[Colored object listings]
* * * * * * * * *

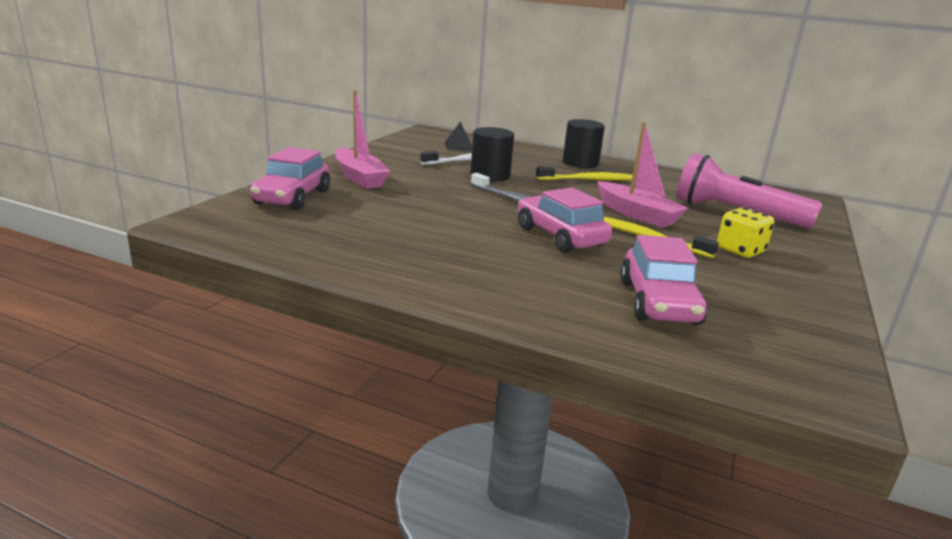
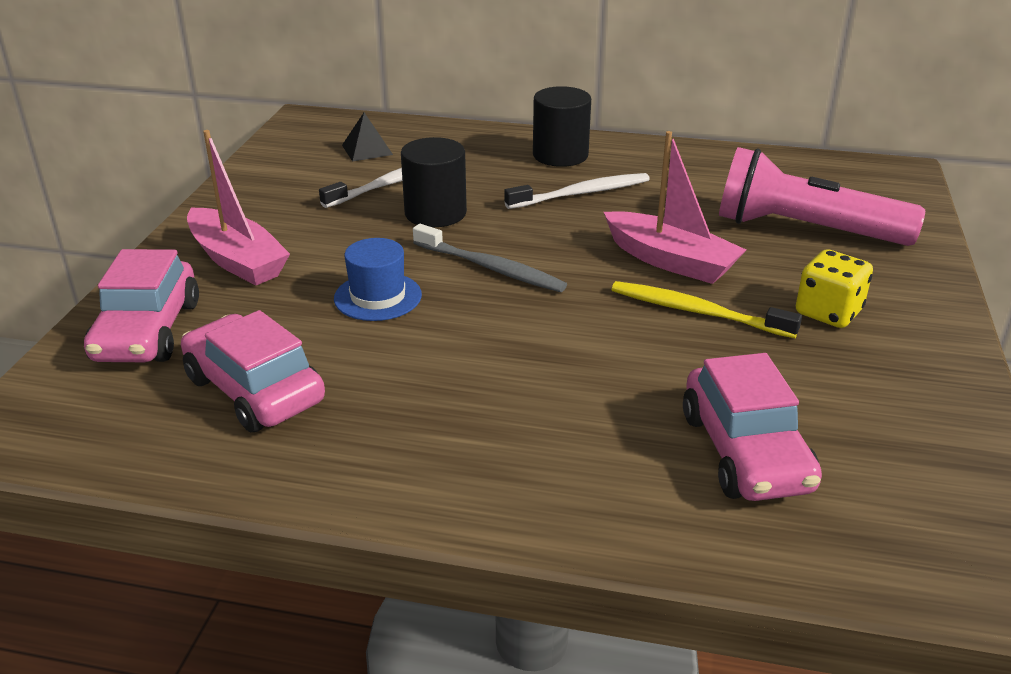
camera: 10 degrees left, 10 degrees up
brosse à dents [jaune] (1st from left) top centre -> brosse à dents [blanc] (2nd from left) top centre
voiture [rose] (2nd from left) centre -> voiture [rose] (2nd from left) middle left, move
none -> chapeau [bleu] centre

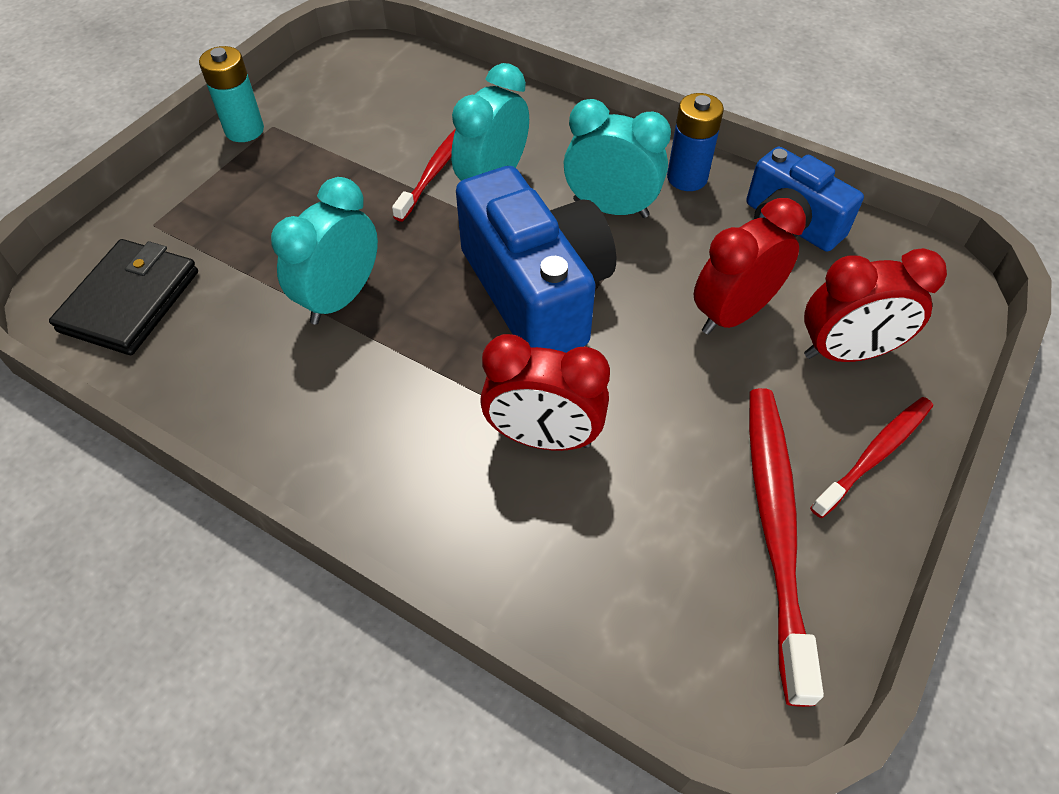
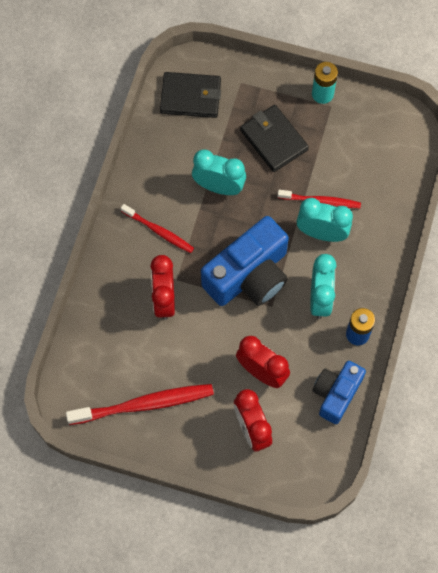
camera: 75 degrees right, 15 degrees up
brosse à dents [rouge] (3rd from left in the first image) middle right -> brosse à dents [rouge] (2nd from left) centre, move
none -> portefeuille [noir] (2nd from left) top centre

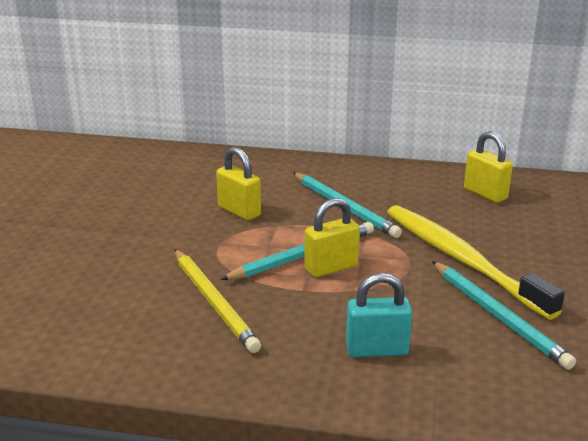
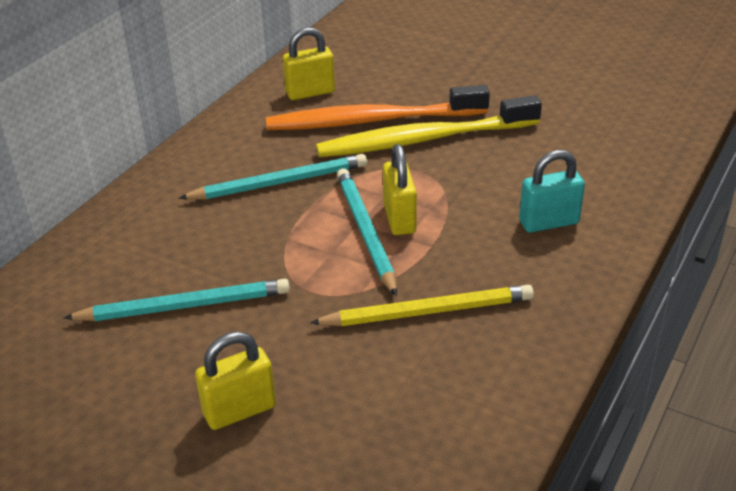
camera: 70 degrees left, 10 degrees up
cadenas [jaune] (1st from left) centre -> cadenas [jaune] (1st from left) bottom left, move
crayon [turquoise] (3rd from left in the first image) bottom right -> crayon [turquoise] (1st from left) middle left, move
cadenas [turquoise] bottom centre -> cadenas [turquoise] middle right, 60 degrees clockwise
none -> brosse à dents [orange] top centre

* * * * * * * * *

Directions for this task = Please write out, exactly as they appear, the lines from the line containing "cadenas [turquoise] bottom" through the last line of the records above, both included.

Solution =
cadenas [turquoise] bottom centre -> cadenas [turquoise] middle right, 60 degrees clockwise
none -> brosse à dents [orange] top centre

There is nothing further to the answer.